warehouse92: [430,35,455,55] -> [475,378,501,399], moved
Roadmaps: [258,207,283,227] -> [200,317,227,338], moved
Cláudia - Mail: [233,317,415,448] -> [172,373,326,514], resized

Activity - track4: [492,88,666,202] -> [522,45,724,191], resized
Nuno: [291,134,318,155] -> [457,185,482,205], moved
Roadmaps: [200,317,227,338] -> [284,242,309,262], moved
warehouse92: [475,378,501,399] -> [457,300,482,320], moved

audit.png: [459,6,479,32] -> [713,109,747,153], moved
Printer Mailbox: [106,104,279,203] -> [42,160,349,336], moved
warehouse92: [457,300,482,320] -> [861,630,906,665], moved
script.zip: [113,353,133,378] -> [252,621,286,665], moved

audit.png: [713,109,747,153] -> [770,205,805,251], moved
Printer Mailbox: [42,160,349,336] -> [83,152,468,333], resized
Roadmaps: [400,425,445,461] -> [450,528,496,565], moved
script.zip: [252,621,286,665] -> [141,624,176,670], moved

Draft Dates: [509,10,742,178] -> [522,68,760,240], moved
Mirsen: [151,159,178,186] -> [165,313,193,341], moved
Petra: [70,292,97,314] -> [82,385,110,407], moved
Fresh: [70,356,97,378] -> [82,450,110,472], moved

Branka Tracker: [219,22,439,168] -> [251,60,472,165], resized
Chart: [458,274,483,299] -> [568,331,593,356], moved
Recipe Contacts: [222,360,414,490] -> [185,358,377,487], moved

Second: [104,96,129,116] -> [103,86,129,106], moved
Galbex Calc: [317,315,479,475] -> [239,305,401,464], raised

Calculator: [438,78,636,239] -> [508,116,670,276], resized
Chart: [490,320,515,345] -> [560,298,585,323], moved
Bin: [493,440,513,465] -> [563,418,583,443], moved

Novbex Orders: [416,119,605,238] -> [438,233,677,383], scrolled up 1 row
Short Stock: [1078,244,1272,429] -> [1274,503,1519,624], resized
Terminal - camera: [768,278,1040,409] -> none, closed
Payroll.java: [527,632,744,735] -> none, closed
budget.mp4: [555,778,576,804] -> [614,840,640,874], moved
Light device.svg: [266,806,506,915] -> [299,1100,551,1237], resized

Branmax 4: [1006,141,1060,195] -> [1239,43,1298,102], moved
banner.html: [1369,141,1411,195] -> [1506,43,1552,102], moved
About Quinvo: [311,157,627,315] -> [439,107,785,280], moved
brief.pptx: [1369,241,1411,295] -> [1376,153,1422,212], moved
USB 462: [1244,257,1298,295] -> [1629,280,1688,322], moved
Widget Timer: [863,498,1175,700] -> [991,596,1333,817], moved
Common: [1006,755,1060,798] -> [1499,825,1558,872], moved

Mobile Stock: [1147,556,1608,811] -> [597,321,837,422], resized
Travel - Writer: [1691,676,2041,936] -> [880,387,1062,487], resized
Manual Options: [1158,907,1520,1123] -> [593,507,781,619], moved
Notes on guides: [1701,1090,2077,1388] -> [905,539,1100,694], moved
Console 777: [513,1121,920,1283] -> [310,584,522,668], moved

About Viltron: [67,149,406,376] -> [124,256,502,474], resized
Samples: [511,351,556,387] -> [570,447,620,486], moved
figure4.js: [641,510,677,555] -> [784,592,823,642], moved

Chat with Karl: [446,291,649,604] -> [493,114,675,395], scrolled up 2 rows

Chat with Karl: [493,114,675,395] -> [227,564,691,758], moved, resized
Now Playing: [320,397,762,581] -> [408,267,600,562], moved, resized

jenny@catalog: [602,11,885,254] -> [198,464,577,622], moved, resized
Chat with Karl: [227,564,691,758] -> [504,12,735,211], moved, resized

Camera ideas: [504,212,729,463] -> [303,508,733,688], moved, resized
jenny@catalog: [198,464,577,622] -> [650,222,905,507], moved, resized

(Prompt):
Repeat all the data, every line exactly.

(Output of the task):
warehouse92: [430,35,455,55] -> [475,378,501,399], moved
Roadmaps: [258,207,283,227] -> [200,317,227,338], moved
Cláudia - Mail: [233,317,415,448] -> [172,373,326,514], resized

Activity - track4: [492,88,666,202] -> [522,45,724,191], resized
Nuno: [291,134,318,155] -> [457,185,482,205], moved
Roadmaps: [200,317,227,338] -> [284,242,309,262], moved
warehouse92: [475,378,501,399] -> [457,300,482,320], moved

audit.png: [459,6,479,32] -> [713,109,747,153], moved
Printer Mailbox: [106,104,279,203] -> [42,160,349,336], moved
warehouse92: [457,300,482,320] -> [861,630,906,665], moved
script.zip: [113,353,133,378] -> [252,621,286,665], moved

audit.png: [713,109,747,153] -> [770,205,805,251], moved
Printer Mailbox: [42,160,349,336] -> [83,152,468,333], resized
Roadmaps: [400,425,445,461] -> [450,528,496,565], moved
script.zip: [252,621,286,665] -> [141,624,176,670], moved

Draft Dates: [509,10,742,178] -> [522,68,760,240], moved
Mirsen: [151,159,178,186] -> [165,313,193,341], moved
Petra: [70,292,97,314] -> [82,385,110,407], moved
Fresh: [70,356,97,378] -> [82,450,110,472], moved

Branka Tracker: [219,22,439,168] -> [251,60,472,165], resized
Chart: [458,274,483,299] -> [568,331,593,356], moved
Recipe Contacts: [222,360,414,490] -> [185,358,377,487], moved

Second: [104,96,129,116] -> [103,86,129,106], moved
Galbex Calc: [317,315,479,475] -> [239,305,401,464], raised

Calculator: [438,78,636,239] -> [508,116,670,276], resized
Chart: [490,320,515,345] -> [560,298,585,323], moved
Bin: [493,440,513,465] -> [563,418,583,443], moved

Novbex Orders: [416,119,605,238] -> [438,233,677,383], scrolled up 1 row
Short Stock: [1078,244,1272,429] -> [1274,503,1519,624], resized
Terminal - camera: [768,278,1040,409] -> none, closed
Payroll.java: [527,632,744,735] -> none, closed
budget.mp4: [555,778,576,804] -> [614,840,640,874], moved
Light device.svg: [266,806,506,915] -> [299,1100,551,1237], resized

Branmax 4: [1006,141,1060,195] -> [1239,43,1298,102], moved
banner.html: [1369,141,1411,195] -> [1506,43,1552,102], moved
About Quinvo: [311,157,627,315] -> [439,107,785,280], moved
brief.pptx: [1369,241,1411,295] -> [1376,153,1422,212], moved
USB 462: [1244,257,1298,295] -> [1629,280,1688,322], moved
Widget Timer: [863,498,1175,700] -> [991,596,1333,817], moved
Common: [1006,755,1060,798] -> [1499,825,1558,872], moved

Mobile Stock: [1147,556,1608,811] -> [597,321,837,422], resized
Travel - Writer: [1691,676,2041,936] -> [880,387,1062,487], resized
Manual Options: [1158,907,1520,1123] -> [593,507,781,619], moved
Notes on guides: [1701,1090,2077,1388] -> [905,539,1100,694], moved
Console 777: [513,1121,920,1283] -> [310,584,522,668], moved

About Viltron: [67,149,406,376] -> [124,256,502,474], resized
Samples: [511,351,556,387] -> [570,447,620,486], moved
figure4.js: [641,510,677,555] -> [784,592,823,642], moved

Chat with Karl: [446,291,649,604] -> [493,114,675,395], scrolled up 2 rows

Chat with Karl: [493,114,675,395] -> [227,564,691,758], moved, resized
Now Playing: [320,397,762,581] -> [408,267,600,562], moved, resized

jenny@catalog: [602,11,885,254] -> [198,464,577,622], moved, resized
Chat with Karl: [227,564,691,758] -> [504,12,735,211], moved, resized

Camera ideas: [504,212,729,463] -> [303,508,733,688], moved, resized
jenny@catalog: [198,464,577,622] -> [650,222,905,507], moved, resized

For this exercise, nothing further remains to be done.